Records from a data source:
"""
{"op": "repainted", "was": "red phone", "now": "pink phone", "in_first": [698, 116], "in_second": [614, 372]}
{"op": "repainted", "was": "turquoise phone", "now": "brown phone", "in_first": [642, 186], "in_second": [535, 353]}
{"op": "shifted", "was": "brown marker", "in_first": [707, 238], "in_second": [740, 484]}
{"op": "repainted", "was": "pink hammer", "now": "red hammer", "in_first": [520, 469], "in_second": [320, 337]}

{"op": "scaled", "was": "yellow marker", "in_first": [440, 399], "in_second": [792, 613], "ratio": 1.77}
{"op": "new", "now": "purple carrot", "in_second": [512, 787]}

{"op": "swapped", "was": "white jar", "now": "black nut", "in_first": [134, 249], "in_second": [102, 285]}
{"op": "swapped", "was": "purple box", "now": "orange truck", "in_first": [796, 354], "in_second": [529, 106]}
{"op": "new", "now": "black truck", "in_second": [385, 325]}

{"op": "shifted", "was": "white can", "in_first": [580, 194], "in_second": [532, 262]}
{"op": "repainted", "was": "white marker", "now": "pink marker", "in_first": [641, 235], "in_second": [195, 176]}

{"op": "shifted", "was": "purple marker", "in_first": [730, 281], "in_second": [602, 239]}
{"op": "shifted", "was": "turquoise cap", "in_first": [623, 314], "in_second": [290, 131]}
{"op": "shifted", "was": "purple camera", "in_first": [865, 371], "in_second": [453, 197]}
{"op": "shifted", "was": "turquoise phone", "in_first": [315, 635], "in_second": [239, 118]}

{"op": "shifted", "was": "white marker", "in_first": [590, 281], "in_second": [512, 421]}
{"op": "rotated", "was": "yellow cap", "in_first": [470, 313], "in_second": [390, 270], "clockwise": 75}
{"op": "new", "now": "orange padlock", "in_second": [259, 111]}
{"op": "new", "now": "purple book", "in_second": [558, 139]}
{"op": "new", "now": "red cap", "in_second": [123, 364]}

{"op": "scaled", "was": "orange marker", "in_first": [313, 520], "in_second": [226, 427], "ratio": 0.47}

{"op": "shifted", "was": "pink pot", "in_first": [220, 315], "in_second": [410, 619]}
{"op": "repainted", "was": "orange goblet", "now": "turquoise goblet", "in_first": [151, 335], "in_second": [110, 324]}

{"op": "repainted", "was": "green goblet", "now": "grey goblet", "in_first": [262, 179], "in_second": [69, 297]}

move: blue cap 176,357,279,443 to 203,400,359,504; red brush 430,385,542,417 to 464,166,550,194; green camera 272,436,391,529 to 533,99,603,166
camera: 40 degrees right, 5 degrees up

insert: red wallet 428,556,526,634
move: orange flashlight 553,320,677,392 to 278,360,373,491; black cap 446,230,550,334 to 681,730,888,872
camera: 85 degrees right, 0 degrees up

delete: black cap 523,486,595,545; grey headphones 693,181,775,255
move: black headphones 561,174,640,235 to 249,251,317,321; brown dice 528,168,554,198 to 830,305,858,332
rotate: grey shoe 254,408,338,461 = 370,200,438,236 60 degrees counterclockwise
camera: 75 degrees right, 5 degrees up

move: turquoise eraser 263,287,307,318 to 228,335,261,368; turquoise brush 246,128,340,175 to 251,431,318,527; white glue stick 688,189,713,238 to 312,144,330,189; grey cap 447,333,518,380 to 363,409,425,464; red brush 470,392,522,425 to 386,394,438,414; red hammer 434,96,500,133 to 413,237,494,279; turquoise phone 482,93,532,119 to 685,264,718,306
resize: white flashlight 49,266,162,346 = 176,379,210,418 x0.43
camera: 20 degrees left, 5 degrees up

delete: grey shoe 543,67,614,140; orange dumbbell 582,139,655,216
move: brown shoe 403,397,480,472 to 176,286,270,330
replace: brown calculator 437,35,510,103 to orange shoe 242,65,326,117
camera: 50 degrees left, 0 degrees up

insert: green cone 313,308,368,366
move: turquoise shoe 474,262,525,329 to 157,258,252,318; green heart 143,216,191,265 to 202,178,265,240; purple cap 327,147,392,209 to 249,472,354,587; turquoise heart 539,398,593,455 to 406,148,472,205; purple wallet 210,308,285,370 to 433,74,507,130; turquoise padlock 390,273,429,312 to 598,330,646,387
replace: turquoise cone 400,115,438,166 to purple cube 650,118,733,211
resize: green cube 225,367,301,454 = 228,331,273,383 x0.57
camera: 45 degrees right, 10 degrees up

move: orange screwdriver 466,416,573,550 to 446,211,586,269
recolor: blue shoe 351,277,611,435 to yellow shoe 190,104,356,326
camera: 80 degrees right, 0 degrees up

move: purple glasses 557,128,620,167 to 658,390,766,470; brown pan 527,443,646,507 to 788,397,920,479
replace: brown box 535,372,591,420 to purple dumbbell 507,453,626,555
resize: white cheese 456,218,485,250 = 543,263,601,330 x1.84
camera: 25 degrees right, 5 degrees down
"""
• Required work: Copy out the records once more. Match them exactly.

• Completed exercise:
{"op": "repainted", "was": "red phone", "now": "pink phone", "in_first": [698, 116], "in_second": [614, 372]}
{"op": "repainted", "was": "turquoise phone", "now": "brown phone", "in_first": [642, 186], "in_second": [535, 353]}
{"op": "shifted", "was": "brown marker", "in_first": [707, 238], "in_second": [740, 484]}
{"op": "repainted", "was": "pink hammer", "now": "red hammer", "in_first": [520, 469], "in_second": [320, 337]}

{"op": "scaled", "was": "yellow marker", "in_first": [440, 399], "in_second": [792, 613], "ratio": 1.77}
{"op": "new", "now": "purple carrot", "in_second": [512, 787]}

{"op": "swapped", "was": "white jar", "now": "black nut", "in_first": [134, 249], "in_second": [102, 285]}
{"op": "swapped", "was": "purple box", "now": "orange truck", "in_first": [796, 354], "in_second": [529, 106]}
{"op": "new", "now": "black truck", "in_second": [385, 325]}

{"op": "shifted", "was": "white can", "in_first": [580, 194], "in_second": [532, 262]}
{"op": "repainted", "was": "white marker", "now": "pink marker", "in_first": [641, 235], "in_second": [195, 176]}

{"op": "shifted", "was": "purple marker", "in_first": [730, 281], "in_second": [602, 239]}
{"op": "shifted", "was": "turquoise cap", "in_first": [623, 314], "in_second": [290, 131]}
{"op": "shifted", "was": "purple camera", "in_first": [865, 371], "in_second": [453, 197]}
{"op": "shifted", "was": "turquoise phone", "in_first": [315, 635], "in_second": [239, 118]}

{"op": "shifted", "was": "white marker", "in_first": [590, 281], "in_second": [512, 421]}
{"op": "rotated", "was": "yellow cap", "in_first": [470, 313], "in_second": [390, 270], "clockwise": 75}
{"op": "new", "now": "orange padlock", "in_second": [259, 111]}
{"op": "new", "now": "purple book", "in_second": [558, 139]}
{"op": "new", "now": "red cap", "in_second": [123, 364]}

{"op": "scaled", "was": "orange marker", "in_first": [313, 520], "in_second": [226, 427], "ratio": 0.47}

{"op": "shifted", "was": "pink pot", "in_first": [220, 315], "in_second": [410, 619]}
{"op": "repainted", "was": "orange goblet", "now": "turquoise goblet", "in_first": [151, 335], "in_second": [110, 324]}

{"op": "repainted", "was": "green goblet", "now": "grey goblet", "in_first": [262, 179], "in_second": [69, 297]}

move: blue cap 176,357,279,443 to 203,400,359,504; red brush 430,385,542,417 to 464,166,550,194; green camera 272,436,391,529 to 533,99,603,166
camera: 40 degrees right, 5 degrees up

insert: red wallet 428,556,526,634
move: orange flashlight 553,320,677,392 to 278,360,373,491; black cap 446,230,550,334 to 681,730,888,872
camera: 85 degrees right, 0 degrees up

delete: black cap 523,486,595,545; grey headphones 693,181,775,255
move: black headphones 561,174,640,235 to 249,251,317,321; brown dice 528,168,554,198 to 830,305,858,332
rotate: grey shoe 254,408,338,461 = 370,200,438,236 60 degrees counterclockwise
camera: 75 degrees right, 5 degrees up

move: turquoise eraser 263,287,307,318 to 228,335,261,368; turquoise brush 246,128,340,175 to 251,431,318,527; white glue stick 688,189,713,238 to 312,144,330,189; grey cap 447,333,518,380 to 363,409,425,464; red brush 470,392,522,425 to 386,394,438,414; red hammer 434,96,500,133 to 413,237,494,279; turquoise phone 482,93,532,119 to 685,264,718,306
resize: white flashlight 49,266,162,346 = 176,379,210,418 x0.43
camera: 20 degrees left, 5 degrees up

delete: grey shoe 543,67,614,140; orange dumbbell 582,139,655,216
move: brown shoe 403,397,480,472 to 176,286,270,330
replace: brown calculator 437,35,510,103 to orange shoe 242,65,326,117
camera: 50 degrees left, 0 degrees up

insert: green cone 313,308,368,366
move: turquoise shoe 474,262,525,329 to 157,258,252,318; green heart 143,216,191,265 to 202,178,265,240; purple cap 327,147,392,209 to 249,472,354,587; turquoise heart 539,398,593,455 to 406,148,472,205; purple wallet 210,308,285,370 to 433,74,507,130; turquoise padlock 390,273,429,312 to 598,330,646,387
replace: turquoise cone 400,115,438,166 to purple cube 650,118,733,211
resize: green cube 225,367,301,454 = 228,331,273,383 x0.57
camera: 45 degrees right, 10 degrees up

move: orange screwdriver 466,416,573,550 to 446,211,586,269
recolor: blue shoe 351,277,611,435 to yellow shoe 190,104,356,326
camera: 80 degrees right, 0 degrees up

move: purple glasses 557,128,620,167 to 658,390,766,470; brown pan 527,443,646,507 to 788,397,920,479
replace: brown box 535,372,591,420 to purple dumbbell 507,453,626,555
resize: white cheese 456,218,485,250 = 543,263,601,330 x1.84
camera: 25 degrees right, 5 degrees down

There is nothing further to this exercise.